▶ [EXERCISE REQUIREMENTS] Give a verbatim repeat of the lines that run from the line containing "grey watering can: 4 -> 3" to the end of the data below.

Data excerpts:
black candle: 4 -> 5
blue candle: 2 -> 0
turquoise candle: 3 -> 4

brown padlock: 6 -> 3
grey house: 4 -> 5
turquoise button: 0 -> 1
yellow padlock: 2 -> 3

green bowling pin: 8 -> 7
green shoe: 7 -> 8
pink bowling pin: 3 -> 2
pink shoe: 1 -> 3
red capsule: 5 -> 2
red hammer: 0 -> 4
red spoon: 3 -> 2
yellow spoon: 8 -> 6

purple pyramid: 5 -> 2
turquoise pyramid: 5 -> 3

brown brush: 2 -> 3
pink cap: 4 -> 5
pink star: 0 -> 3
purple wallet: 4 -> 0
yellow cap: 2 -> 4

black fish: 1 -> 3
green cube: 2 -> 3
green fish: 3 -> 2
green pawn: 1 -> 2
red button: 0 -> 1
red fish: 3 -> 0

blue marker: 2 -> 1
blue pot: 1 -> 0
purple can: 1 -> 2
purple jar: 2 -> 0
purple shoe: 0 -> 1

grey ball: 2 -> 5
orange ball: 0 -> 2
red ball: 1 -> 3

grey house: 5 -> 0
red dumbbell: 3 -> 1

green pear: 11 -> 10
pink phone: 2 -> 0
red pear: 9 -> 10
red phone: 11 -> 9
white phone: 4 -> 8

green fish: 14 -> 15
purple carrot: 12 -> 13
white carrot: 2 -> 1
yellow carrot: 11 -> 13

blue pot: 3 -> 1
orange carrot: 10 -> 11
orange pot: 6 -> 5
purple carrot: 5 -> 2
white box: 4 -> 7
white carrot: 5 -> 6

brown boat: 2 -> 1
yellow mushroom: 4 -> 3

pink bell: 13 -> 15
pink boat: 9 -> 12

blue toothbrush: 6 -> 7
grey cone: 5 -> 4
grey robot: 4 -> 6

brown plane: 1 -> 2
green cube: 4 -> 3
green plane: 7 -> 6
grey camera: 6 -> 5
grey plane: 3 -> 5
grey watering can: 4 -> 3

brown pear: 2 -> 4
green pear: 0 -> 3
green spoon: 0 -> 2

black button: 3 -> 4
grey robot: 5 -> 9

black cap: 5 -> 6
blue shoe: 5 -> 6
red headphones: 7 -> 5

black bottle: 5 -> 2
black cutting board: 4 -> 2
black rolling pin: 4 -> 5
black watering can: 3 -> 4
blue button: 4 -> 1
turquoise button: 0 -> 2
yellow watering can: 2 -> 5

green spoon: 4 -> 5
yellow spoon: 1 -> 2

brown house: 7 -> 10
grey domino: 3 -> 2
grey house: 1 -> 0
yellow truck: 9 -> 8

▶ [EXERCISE SOLUTION]
grey watering can: 4 -> 3

brown pear: 2 -> 4
green pear: 0 -> 3
green spoon: 0 -> 2

black button: 3 -> 4
grey robot: 5 -> 9

black cap: 5 -> 6
blue shoe: 5 -> 6
red headphones: 7 -> 5

black bottle: 5 -> 2
black cutting board: 4 -> 2
black rolling pin: 4 -> 5
black watering can: 3 -> 4
blue button: 4 -> 1
turquoise button: 0 -> 2
yellow watering can: 2 -> 5

green spoon: 4 -> 5
yellow spoon: 1 -> 2

brown house: 7 -> 10
grey domino: 3 -> 2
grey house: 1 -> 0
yellow truck: 9 -> 8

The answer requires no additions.